══ Dataset entries

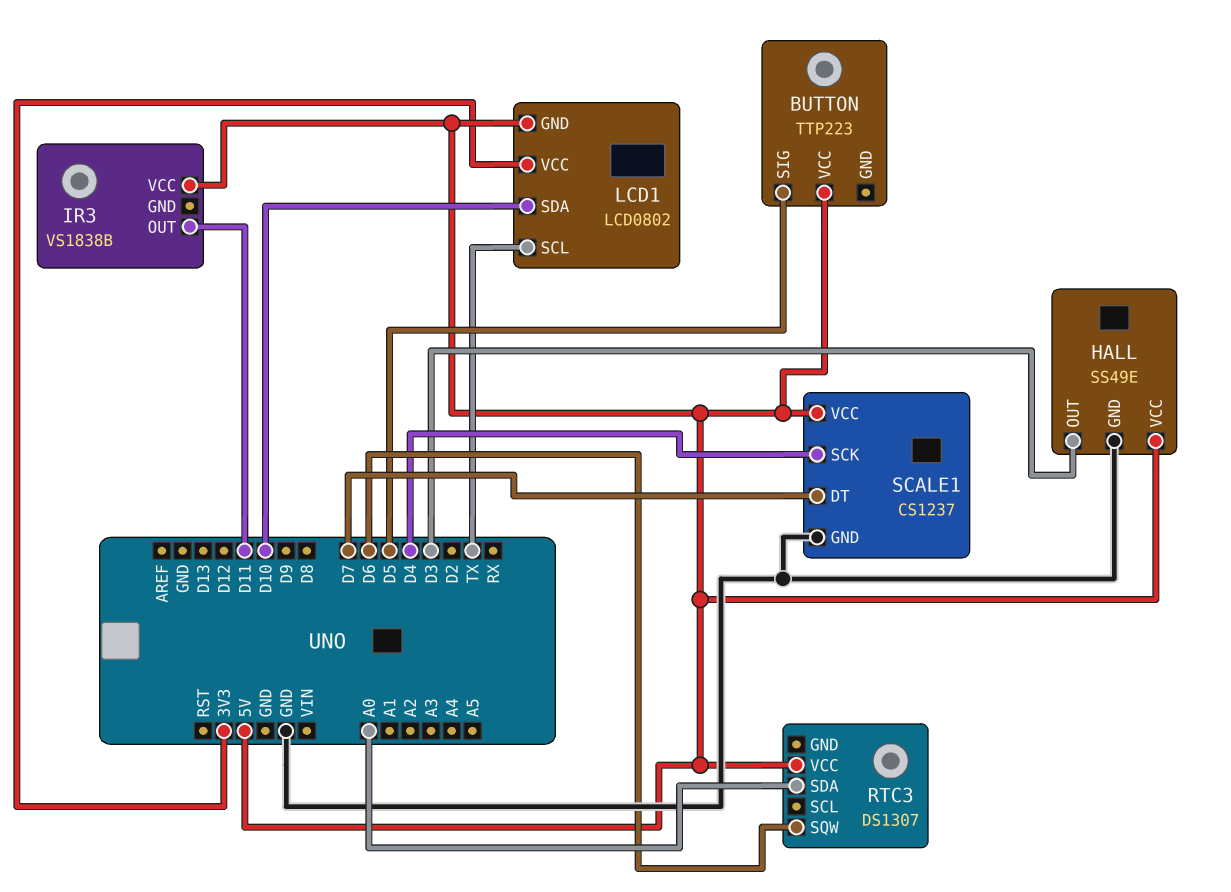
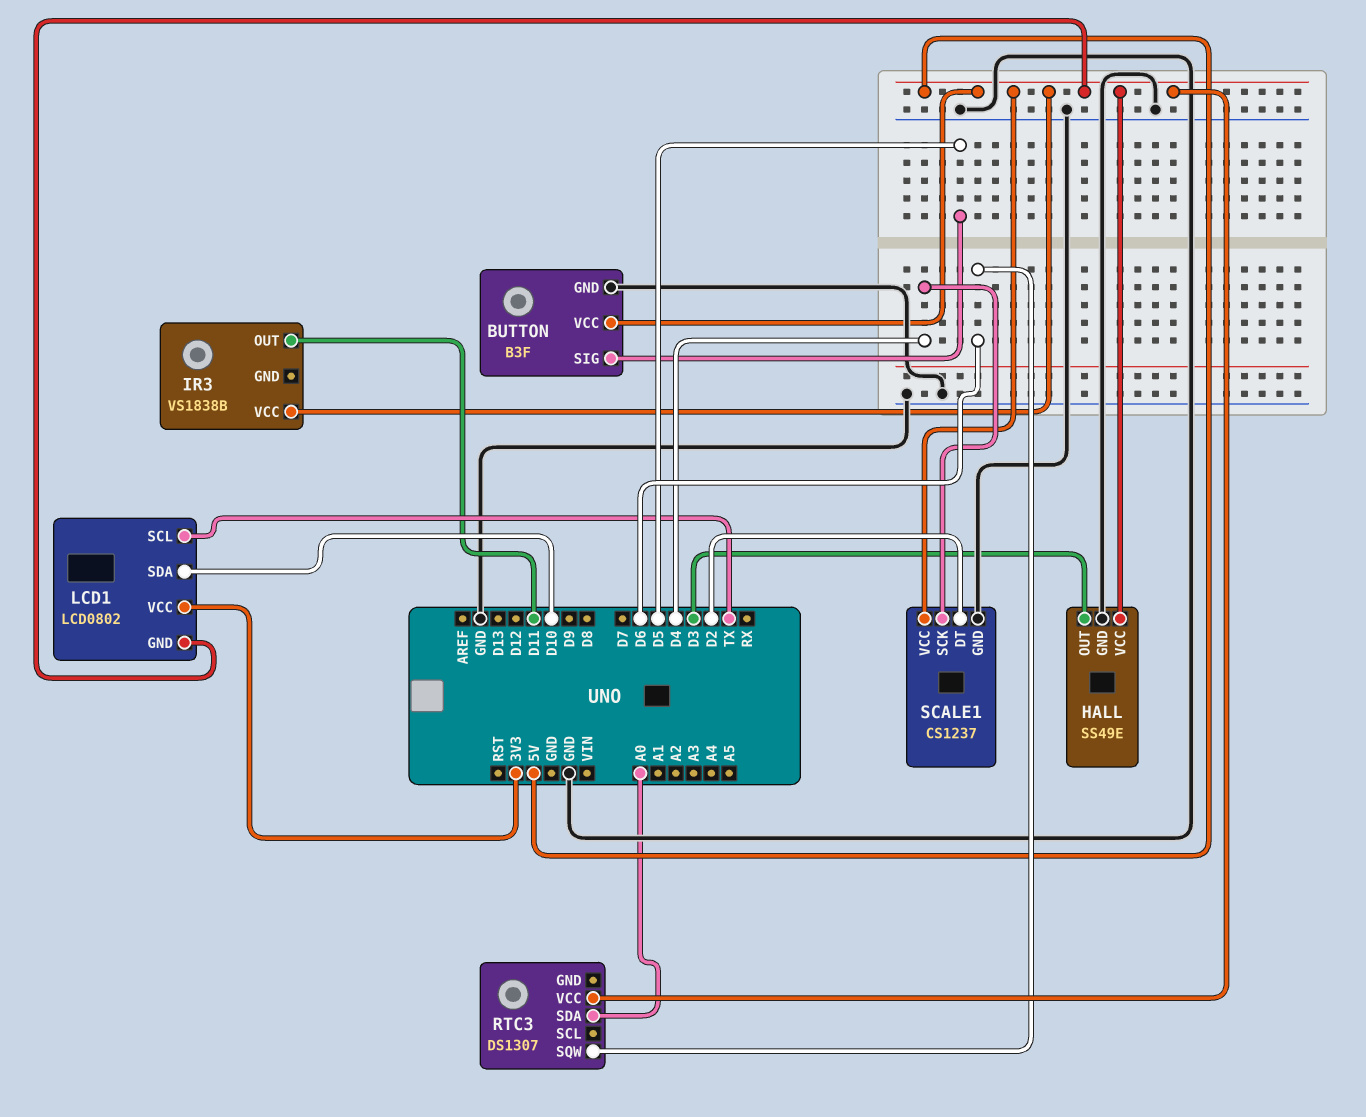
BUTTON: TTP223 -> B3F
BUTTON pin GND: none -> GND
SCALE1 pin DT: D7 -> D2

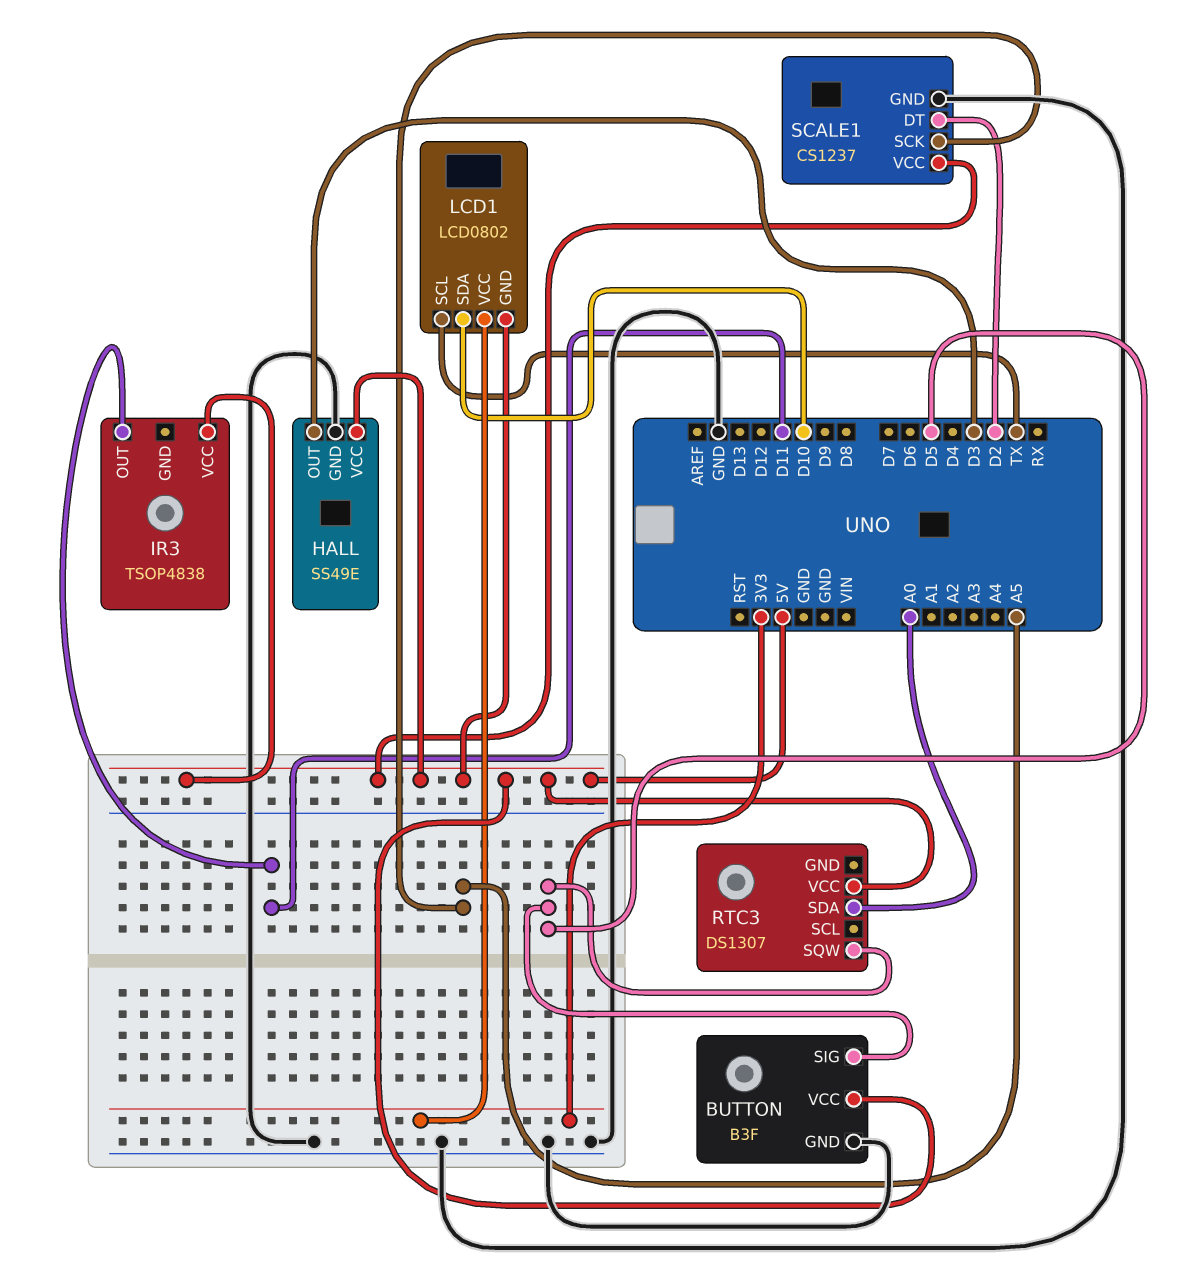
IR3: VS1838B -> TSOP4838
RTC3 pin SQW: D6 -> D5
SCALE1 pin SCK: D4 -> A5

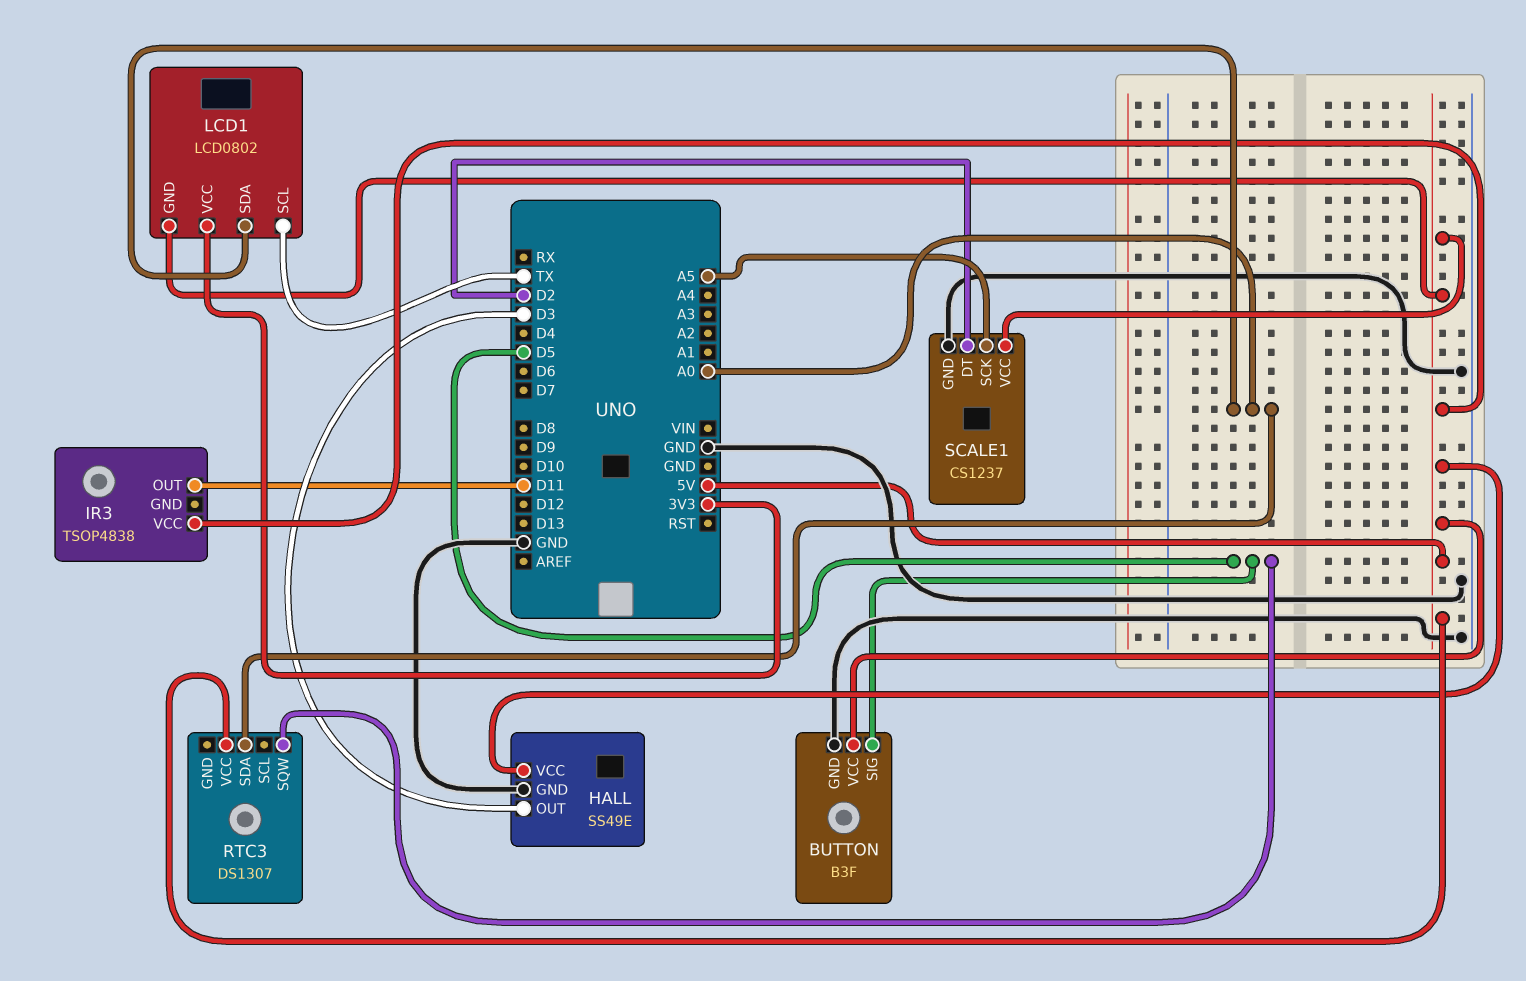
LCD1 pin SDA: D10 -> A0

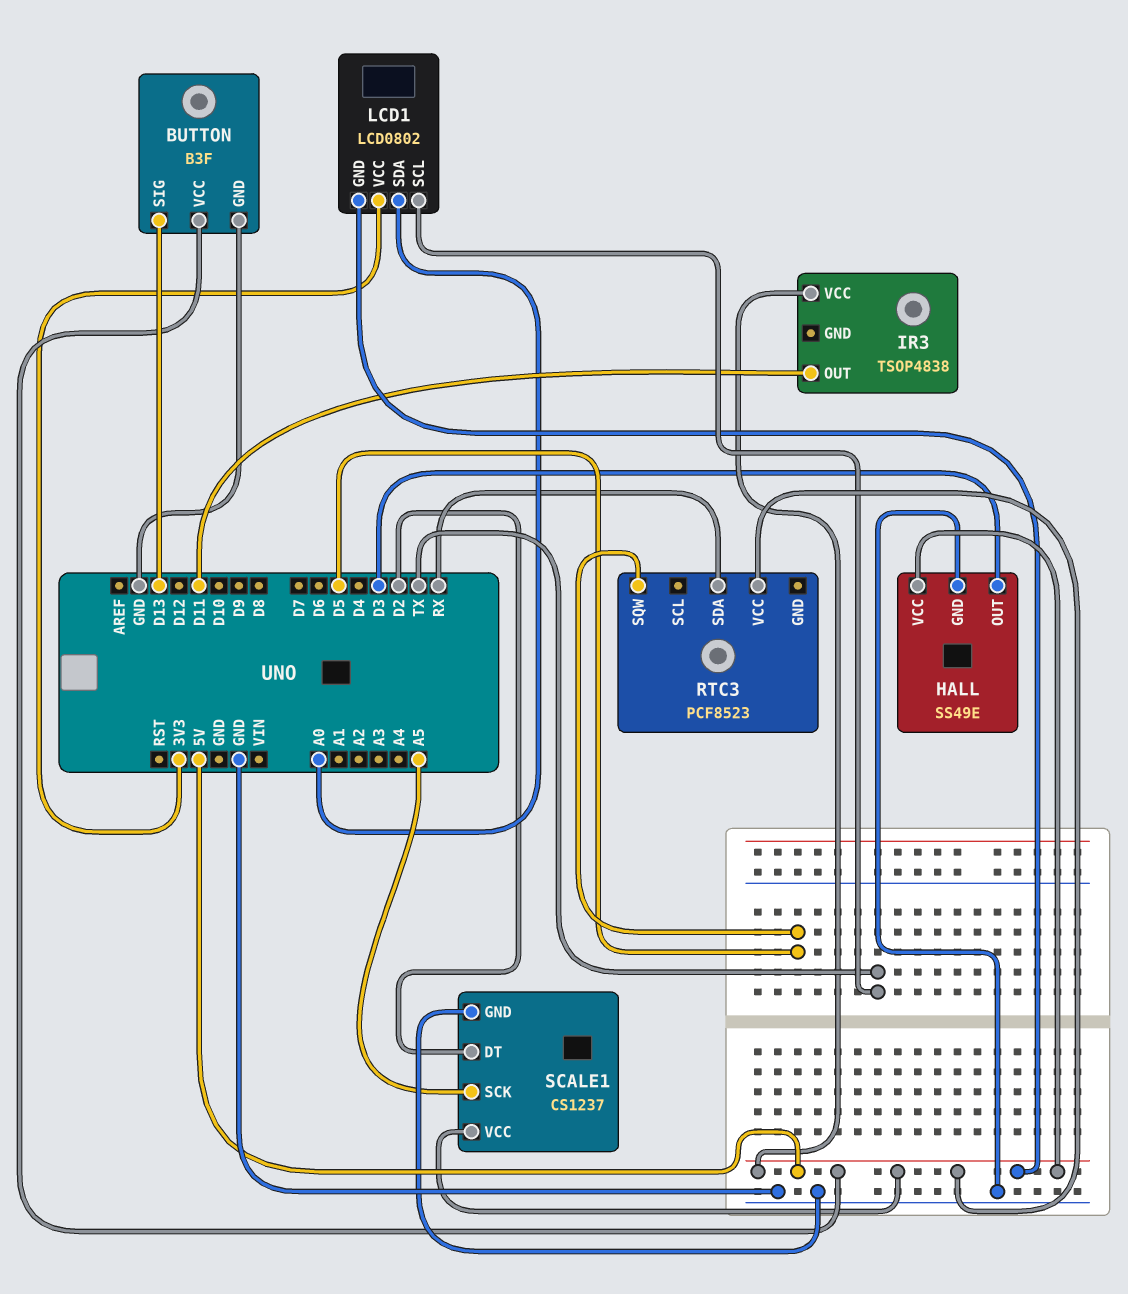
BUTTON pin SIG: D5 -> D13
RTC3: DS1307 -> PCF8523
RTC3 pin SDA: A0 -> RX

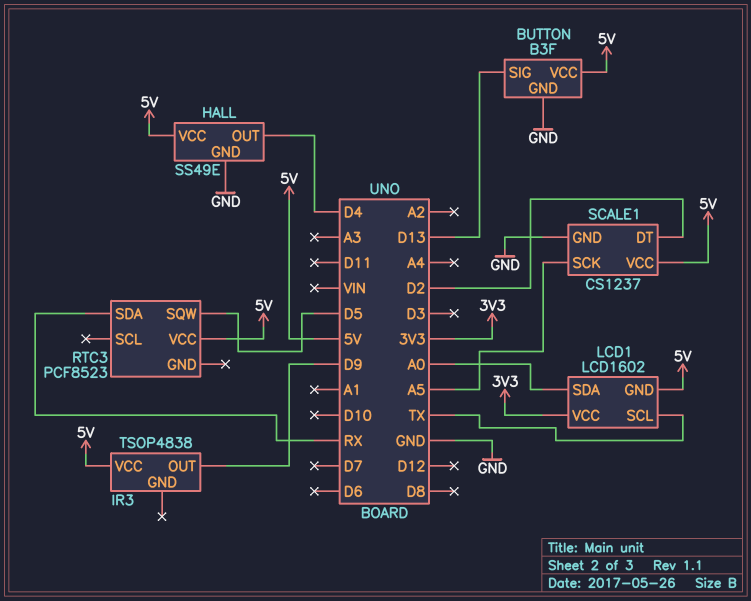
HALL pin OUT: D3 -> D4
IR3 pin OUT: D11 -> D9
LCD1: LCD0802 -> LCD1602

════

-- What to work on --
Print the lines from the one that contains "RTC3 pin SDA: A0 -> RX" through the final line of the material above, exactly and only those, with pictures left out.

-- Exercise response --
RTC3 pin SDA: A0 -> RX

HALL pin OUT: D3 -> D4
IR3 pin OUT: D11 -> D9
LCD1: LCD0802 -> LCD1602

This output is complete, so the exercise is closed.